== EXERCISE INSTRUCTIONS ==
Count, in the data that follows, every line with the string "grey", and give that count as the whole reply.

[Stored entries]
┏━━
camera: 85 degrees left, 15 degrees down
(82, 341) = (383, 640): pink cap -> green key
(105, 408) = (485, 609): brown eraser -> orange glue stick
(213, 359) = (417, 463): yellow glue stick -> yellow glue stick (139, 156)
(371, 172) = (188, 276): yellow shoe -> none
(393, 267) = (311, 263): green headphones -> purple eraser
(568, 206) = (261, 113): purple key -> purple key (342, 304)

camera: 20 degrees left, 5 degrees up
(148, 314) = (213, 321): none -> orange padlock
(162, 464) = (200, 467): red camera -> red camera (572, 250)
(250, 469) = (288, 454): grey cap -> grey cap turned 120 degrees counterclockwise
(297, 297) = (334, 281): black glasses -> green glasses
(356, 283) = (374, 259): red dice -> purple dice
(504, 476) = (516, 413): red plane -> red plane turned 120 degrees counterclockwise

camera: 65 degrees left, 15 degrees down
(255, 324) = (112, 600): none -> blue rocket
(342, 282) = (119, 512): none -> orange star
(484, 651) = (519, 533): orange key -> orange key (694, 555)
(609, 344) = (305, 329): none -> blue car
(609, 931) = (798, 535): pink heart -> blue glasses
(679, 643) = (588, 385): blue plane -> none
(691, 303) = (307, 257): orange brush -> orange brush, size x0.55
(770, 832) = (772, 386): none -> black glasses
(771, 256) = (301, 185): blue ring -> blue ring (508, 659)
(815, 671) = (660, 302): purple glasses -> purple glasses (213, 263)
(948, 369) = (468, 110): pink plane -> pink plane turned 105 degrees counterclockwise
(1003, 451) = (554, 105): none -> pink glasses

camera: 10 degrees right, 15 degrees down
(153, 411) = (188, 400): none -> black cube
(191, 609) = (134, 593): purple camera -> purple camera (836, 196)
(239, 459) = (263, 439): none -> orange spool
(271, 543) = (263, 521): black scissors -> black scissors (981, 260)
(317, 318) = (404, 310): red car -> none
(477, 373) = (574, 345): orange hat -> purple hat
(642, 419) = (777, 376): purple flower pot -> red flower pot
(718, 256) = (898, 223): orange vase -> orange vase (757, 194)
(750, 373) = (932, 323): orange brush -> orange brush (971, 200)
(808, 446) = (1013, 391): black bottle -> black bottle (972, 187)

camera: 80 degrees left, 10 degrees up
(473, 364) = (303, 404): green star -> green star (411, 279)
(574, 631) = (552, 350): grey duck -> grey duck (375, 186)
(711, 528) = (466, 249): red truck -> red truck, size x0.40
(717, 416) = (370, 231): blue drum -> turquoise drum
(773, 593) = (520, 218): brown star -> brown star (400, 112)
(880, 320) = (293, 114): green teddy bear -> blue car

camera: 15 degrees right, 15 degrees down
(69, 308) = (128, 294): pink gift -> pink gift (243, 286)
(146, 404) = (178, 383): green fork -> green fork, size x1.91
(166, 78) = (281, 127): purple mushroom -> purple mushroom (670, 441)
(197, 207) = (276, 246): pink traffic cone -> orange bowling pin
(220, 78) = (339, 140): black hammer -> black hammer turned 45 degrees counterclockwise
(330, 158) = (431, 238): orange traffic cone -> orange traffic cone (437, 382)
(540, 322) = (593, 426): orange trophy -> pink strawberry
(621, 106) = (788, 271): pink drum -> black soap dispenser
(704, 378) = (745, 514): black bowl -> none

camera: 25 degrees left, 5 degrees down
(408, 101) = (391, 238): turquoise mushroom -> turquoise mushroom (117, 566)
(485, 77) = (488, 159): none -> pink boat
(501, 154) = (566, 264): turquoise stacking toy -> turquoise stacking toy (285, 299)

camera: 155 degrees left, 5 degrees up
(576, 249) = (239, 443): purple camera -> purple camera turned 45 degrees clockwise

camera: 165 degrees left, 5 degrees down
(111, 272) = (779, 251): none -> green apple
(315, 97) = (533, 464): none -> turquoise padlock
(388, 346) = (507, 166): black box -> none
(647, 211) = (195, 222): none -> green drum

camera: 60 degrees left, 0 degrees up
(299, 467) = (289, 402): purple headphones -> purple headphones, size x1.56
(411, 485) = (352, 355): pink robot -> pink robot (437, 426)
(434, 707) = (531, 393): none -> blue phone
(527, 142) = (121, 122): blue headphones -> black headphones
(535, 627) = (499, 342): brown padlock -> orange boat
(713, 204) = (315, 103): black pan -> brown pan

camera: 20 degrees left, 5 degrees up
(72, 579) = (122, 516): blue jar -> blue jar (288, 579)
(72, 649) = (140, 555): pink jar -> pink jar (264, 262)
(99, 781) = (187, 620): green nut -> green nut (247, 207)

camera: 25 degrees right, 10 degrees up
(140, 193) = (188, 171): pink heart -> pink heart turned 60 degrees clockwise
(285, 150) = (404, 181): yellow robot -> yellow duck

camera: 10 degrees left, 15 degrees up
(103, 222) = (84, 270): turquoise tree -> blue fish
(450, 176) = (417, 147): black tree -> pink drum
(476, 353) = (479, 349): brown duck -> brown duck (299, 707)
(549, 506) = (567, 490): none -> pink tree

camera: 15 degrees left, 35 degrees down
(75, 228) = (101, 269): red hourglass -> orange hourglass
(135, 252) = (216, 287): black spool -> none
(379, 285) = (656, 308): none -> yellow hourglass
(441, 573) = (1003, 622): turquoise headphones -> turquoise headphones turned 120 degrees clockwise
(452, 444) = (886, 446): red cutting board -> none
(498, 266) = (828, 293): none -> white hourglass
┗━━
== ANSWER TO THIS PROBLEM ==
2